*Problem to solve:*
In the material below, find the line that contains "white strawberry: 4 -> 2" and the line that contains "red bottle: 6 -> 8", then write out exactly those two lines and everything between them.

*Data supplied:*

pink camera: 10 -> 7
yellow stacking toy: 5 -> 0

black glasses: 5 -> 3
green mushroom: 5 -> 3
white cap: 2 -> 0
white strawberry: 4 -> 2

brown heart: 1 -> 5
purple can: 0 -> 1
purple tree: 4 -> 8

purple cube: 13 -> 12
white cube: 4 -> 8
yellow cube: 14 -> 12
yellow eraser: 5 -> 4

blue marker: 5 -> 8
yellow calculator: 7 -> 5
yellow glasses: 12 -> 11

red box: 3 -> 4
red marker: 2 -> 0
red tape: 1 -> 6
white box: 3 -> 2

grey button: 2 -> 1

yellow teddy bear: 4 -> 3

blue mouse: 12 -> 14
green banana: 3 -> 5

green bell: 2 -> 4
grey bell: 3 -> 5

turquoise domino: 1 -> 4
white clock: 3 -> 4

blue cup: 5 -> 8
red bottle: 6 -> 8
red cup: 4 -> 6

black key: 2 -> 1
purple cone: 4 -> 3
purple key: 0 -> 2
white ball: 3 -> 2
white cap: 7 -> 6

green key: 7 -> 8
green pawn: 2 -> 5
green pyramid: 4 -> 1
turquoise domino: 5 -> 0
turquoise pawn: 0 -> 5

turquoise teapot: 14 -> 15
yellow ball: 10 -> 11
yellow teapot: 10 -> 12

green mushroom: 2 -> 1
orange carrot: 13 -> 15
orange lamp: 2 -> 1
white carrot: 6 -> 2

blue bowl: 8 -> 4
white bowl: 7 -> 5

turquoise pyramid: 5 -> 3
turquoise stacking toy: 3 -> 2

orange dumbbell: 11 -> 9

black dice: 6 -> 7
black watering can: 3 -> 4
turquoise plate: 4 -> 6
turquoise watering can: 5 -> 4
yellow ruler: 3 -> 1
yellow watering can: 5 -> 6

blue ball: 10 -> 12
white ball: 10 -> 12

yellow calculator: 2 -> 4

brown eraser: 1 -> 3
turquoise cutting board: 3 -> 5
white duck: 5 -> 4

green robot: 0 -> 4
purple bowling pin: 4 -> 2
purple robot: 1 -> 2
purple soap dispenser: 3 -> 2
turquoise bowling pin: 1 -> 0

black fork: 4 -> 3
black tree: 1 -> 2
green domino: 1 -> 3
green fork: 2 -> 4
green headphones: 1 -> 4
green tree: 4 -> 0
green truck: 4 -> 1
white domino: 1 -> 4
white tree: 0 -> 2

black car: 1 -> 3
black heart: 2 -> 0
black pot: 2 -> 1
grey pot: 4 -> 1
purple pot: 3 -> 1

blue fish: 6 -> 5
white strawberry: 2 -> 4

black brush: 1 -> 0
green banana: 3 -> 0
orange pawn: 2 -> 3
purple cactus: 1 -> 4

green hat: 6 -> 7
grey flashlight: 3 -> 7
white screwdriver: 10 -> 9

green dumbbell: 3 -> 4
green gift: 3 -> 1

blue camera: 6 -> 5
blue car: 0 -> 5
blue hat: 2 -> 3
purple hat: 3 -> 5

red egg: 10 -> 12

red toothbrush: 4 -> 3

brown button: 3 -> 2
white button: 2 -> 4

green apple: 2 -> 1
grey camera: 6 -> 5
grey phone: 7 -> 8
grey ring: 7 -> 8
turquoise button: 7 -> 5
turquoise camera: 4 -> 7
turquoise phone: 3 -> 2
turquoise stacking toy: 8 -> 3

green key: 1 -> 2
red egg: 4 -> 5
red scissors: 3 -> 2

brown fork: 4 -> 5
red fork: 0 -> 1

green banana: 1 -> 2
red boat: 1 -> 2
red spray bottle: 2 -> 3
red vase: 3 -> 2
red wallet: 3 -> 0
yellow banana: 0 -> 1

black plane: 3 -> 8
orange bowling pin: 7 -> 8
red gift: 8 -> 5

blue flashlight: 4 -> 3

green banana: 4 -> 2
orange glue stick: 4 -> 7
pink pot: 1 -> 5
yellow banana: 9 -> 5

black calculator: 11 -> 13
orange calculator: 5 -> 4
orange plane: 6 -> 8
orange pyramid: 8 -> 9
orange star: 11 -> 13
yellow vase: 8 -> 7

*Reply:*
white strawberry: 4 -> 2

brown heart: 1 -> 5
purple can: 0 -> 1
purple tree: 4 -> 8

purple cube: 13 -> 12
white cube: 4 -> 8
yellow cube: 14 -> 12
yellow eraser: 5 -> 4

blue marker: 5 -> 8
yellow calculator: 7 -> 5
yellow glasses: 12 -> 11

red box: 3 -> 4
red marker: 2 -> 0
red tape: 1 -> 6
white box: 3 -> 2

grey button: 2 -> 1

yellow teddy bear: 4 -> 3

blue mouse: 12 -> 14
green banana: 3 -> 5

green bell: 2 -> 4
grey bell: 3 -> 5

turquoise domino: 1 -> 4
white clock: 3 -> 4

blue cup: 5 -> 8
red bottle: 6 -> 8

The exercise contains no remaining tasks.